- ABOUT THIS EXERCISE
An exact transcription of all the records is required, minus the images.

- INFORMATION

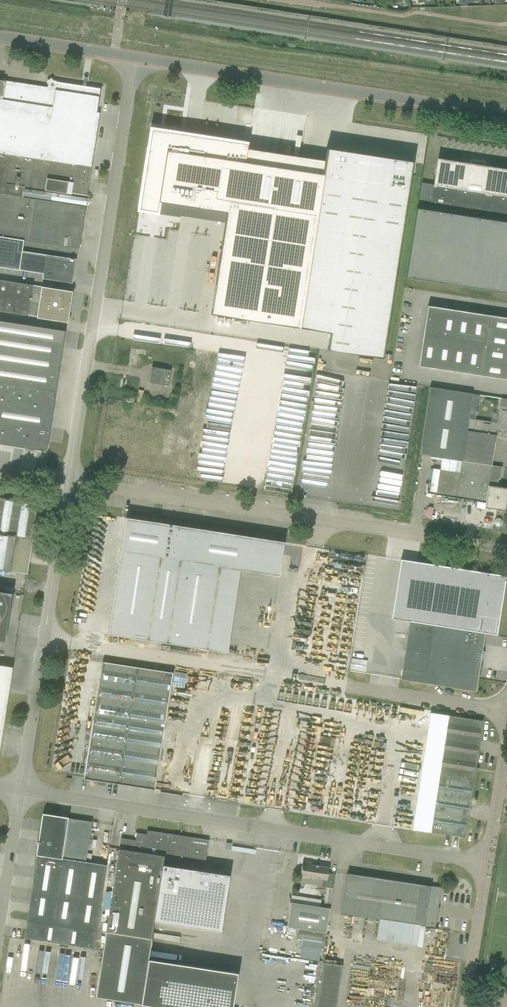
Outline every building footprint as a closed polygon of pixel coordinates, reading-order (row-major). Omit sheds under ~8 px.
[(79,249),(92,165),(94,165),(98,162),(95,159),(93,158),(99,121),(101,122),(104,119),(102,115),(96,114),(100,89),(54,81),(53,80),(47,84),(48,86),(48,87),(34,85),(34,87),(29,87),(29,85),(13,82),(12,84),(5,83),(6,81),(0,80),(0,236),(79,249)] [(152,130),(140,209),(157,212),(159,202),(227,213),(225,223),(211,314),(330,333),(328,350),(383,358),(413,162),(347,152),(326,148),(324,160),(305,157),(245,148),(246,144),(214,139),(152,130)] [(506,214),(506,171),(439,160),(435,186),(432,185),(429,201),(476,209),(506,214)] [(417,209),(406,278),(506,293),(506,222),(417,209)] [(43,273),(42,279),(72,283),(76,259),(22,251),(24,240),(0,237),(0,267),(43,273)] [(67,321),(71,291),(0,281),(0,311),(67,321)] [(423,336),(438,338),(443,308),(428,306),(423,336)] [(438,338),(453,341),(458,310),(443,308),(438,338)] [(453,341),(468,343),(473,313),(458,310),(453,341)] [(468,343),(483,345),(485,330),(487,315),(473,313),(468,343)] [(506,334),(506,318),(487,315),(485,330),(506,334)] [(46,451),(64,331),(0,321),(0,444),(46,451)] [(506,349),(506,334),(485,330),(483,345),(506,349)] [(418,366),(434,368),(438,338),(423,336),(418,366)] [(434,368),(449,371),(453,341),(438,338),(434,368)] [(449,371),(463,373),(468,343),(453,341),(449,371)] [(478,375),(481,360),(483,345),(468,343),(463,373),(478,375)] [(506,364),(506,349),(483,345),(481,360),(506,364)] [(506,380),(506,364),(481,360),(478,375),(506,380)] [(326,361),(314,439),(364,447),(376,368),(326,361)] [(149,383),(169,386),(171,370),(152,367),(149,383)] [(374,387),(359,487),(397,493),(412,393),(374,387)] [(419,455),(461,461),(491,466),(497,431),(506,433),(506,407),(499,406),(496,423),(468,419),(472,394),(429,387),(419,455)] [(429,493),(436,494),(486,502),(485,508),(506,511),(506,501),(506,488),(500,487),(500,488),(497,487),(497,484),(497,482),(492,481),(494,466),(491,466),(461,461),(459,472),(440,469),(439,469),(433,468),(429,493)] [(10,571),(12,564),(16,537),(33,539),(38,504),(0,498),(0,570),(10,571)] [(126,518),(108,634),(112,634),(141,639),(143,639),(188,646),(194,647),(201,648),(207,649),(219,566),(279,575),(284,542),(229,533),(224,532),(198,529),(191,528),(130,518),(127,518),(126,518)] [(401,560),(391,618),(409,621),(400,679),(476,691),(478,677),(479,667),(480,661),(482,651),(483,645),(485,633),(496,635),(497,635),(506,576),(474,571),(465,569),(435,565),(412,561),(401,559),(401,560)] [(4,643),(12,593),(0,591),(0,642),(4,643)] [(99,662),(84,778),(155,787),(170,671),(99,662)] [(13,667),(0,665),(0,748),(13,667)] [(430,832),(465,837),(483,721),(447,715),(439,773),(430,832)] [(24,938),(94,948),(106,865),(85,862),(90,832),(92,822),(43,814),(24,938)] [(238,973),(149,959),(152,939),(155,921),(220,931),(229,875),(163,865),(165,857),(171,858),(171,863),(190,866),(190,860),(205,862),(209,839),(201,838),(198,838),(178,835),(175,835),(152,831),(152,835),(137,833),(136,840),(121,838),(119,849),(118,859),(106,932),(96,996),(142,1004),(164,1006),(232,1006),(238,973)] [(301,871),(301,876),(323,879),(327,880),(328,873),(329,867),(312,864),(312,862),(303,861),(301,871)] [(341,914),(435,928),(441,887),(347,873),(341,914)] [(327,887),(324,907),(330,908),(333,888),(327,887)] [(291,902),(287,927),(300,929),(323,932),(326,933),(330,908),(324,907),(291,902)] [(342,965),(324,962),(317,1006),(336,1006),(342,965)]
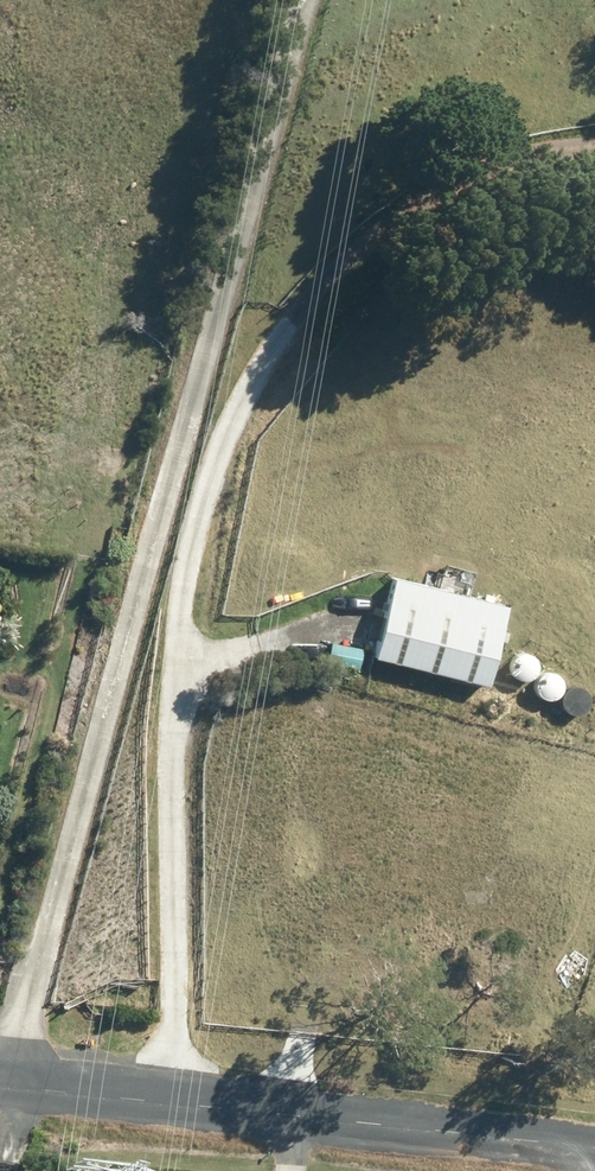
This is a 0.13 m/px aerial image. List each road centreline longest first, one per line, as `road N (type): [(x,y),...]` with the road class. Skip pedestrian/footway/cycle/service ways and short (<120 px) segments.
road 1 (track): [(168,1101),(175,633),(219,445),(278,328),(386,223),(523,165),(594,163)]
road 2 (track): [(20,1088),(299,0)]
road 3 (residential): [(594,1149),(0,1086)]
road 4 (track): [(175,669),(342,630)]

- ANSWER TO THIS TASK
Outline every building footprint as a closed polygon of pixel coordinates, reading-order (row-major). Omit sheds under ~8 px.
[(79,249),(92,165),(94,165),(98,162),(95,159),(93,158),(99,121),(101,122),(104,119),(102,115),(96,114),(100,89),(54,81),(53,80),(47,84),(48,86),(48,87),(34,85),(34,87),(29,87),(29,85),(13,82),(12,84),(5,83),(6,81),(0,80),(0,236),(79,249)] [(152,130),(140,209),(157,212),(159,202),(227,213),(225,223),(211,314),(330,333),(328,350),(383,358),(413,162),(347,152),(326,148),(324,160),(305,157),(245,148),(246,144),(214,139),(152,130)] [(506,214),(506,171),(439,160),(435,186),(432,185),(429,201),(476,209),(506,214)] [(417,209),(406,278),(506,293),(506,222),(417,209)] [(43,273),(42,279),(72,283),(76,259),(22,251),(24,240),(0,237),(0,267),(43,273)] [(67,321),(71,291),(0,281),(0,311),(67,321)] [(423,336),(438,338),(443,308),(428,306),(423,336)] [(438,338),(453,341),(458,310),(443,308),(438,338)] [(453,341),(468,343),(473,313),(458,310),(453,341)] [(468,343),(483,345),(485,330),(487,315),(473,313),(468,343)] [(506,334),(506,318),(487,315),(485,330),(506,334)] [(46,451),(64,331),(0,321),(0,444),(46,451)] [(506,349),(506,334),(485,330),(483,345),(506,349)] [(418,366),(434,368),(438,338),(423,336),(418,366)] [(434,368),(449,371),(453,341),(438,338),(434,368)] [(449,371),(463,373),(468,343),(453,341),(449,371)] [(478,375),(481,360),(483,345),(468,343),(463,373),(478,375)] [(506,364),(506,349),(483,345),(481,360),(506,364)] [(506,380),(506,364),(481,360),(478,375),(506,380)] [(326,361),(314,439),(364,447),(376,368),(326,361)] [(149,383),(169,386),(171,370),(152,367),(149,383)] [(374,387),(359,487),(397,493),(412,393),(374,387)] [(419,455),(461,461),(491,466),(497,431),(506,433),(506,407),(499,406),(496,423),(468,419),(472,394),(429,387),(419,455)] [(429,493),(436,494),(486,502),(485,508),(506,511),(506,501),(506,488),(500,487),(500,488),(497,487),(497,484),(497,482),(492,481),(494,466),(491,466),(461,461),(459,472),(440,469),(439,469),(433,468),(429,493)] [(10,571),(12,564),(16,537),(33,539),(38,504),(0,498),(0,570),(10,571)] [(126,518),(108,634),(112,634),(141,639),(143,639),(188,646),(194,647),(201,648),(207,649),(219,566),(279,575),(284,542),(229,533),(224,532),(198,529),(191,528),(130,518),(127,518),(126,518)] [(401,560),(391,618),(409,621),(400,679),(476,691),(478,677),(479,667),(480,661),(482,651),(483,645),(485,633),(496,635),(497,635),(506,576),(474,571),(465,569),(435,565),(412,561),(401,559),(401,560)] [(4,643),(12,593),(0,591),(0,642),(4,643)] [(99,662),(84,778),(155,787),(170,671),(99,662)] [(13,667),(0,665),(0,748),(13,667)] [(430,832),(465,837),(483,721),(447,715),(439,773),(430,832)] [(24,938),(94,948),(106,865),(85,862),(90,832),(92,822),(43,814),(24,938)] [(238,973),(149,959),(152,939),(155,921),(220,931),(229,875),(163,865),(165,857),(171,858),(171,863),(190,866),(190,860),(205,862),(209,839),(201,838),(198,838),(178,835),(175,835),(152,831),(152,835),(137,833),(136,840),(121,838),(119,849),(118,859),(106,932),(96,996),(142,1004),(164,1006),(232,1006),(238,973)] [(301,871),(301,876),(323,879),(327,880),(328,873),(329,867),(312,864),(312,862),(303,861),(301,871)] [(341,914),(435,928),(441,887),(347,873),(341,914)] [(327,887),(324,907),(330,908),(333,888),(327,887)] [(291,902),(287,927),(300,929),(323,932),(326,933),(330,908),(324,907),(291,902)] [(342,965),(324,962),(317,1006),(336,1006),(342,965)]
This is a 0.13 m/px aerial image. List each road centreline longest first, one per line, as `road N (type): [(x,y),...]` with the road class. Skip pedestrian/footway/cycle/service ways and short (<120 px) segments.
road 1 (track): [(168,1101),(175,633),(219,445),(278,328),(386,223),(523,165),(594,163)]
road 2 (track): [(20,1088),(299,0)]
road 3 (residential): [(594,1149),(0,1086)]
road 4 (track): [(175,669),(342,630)]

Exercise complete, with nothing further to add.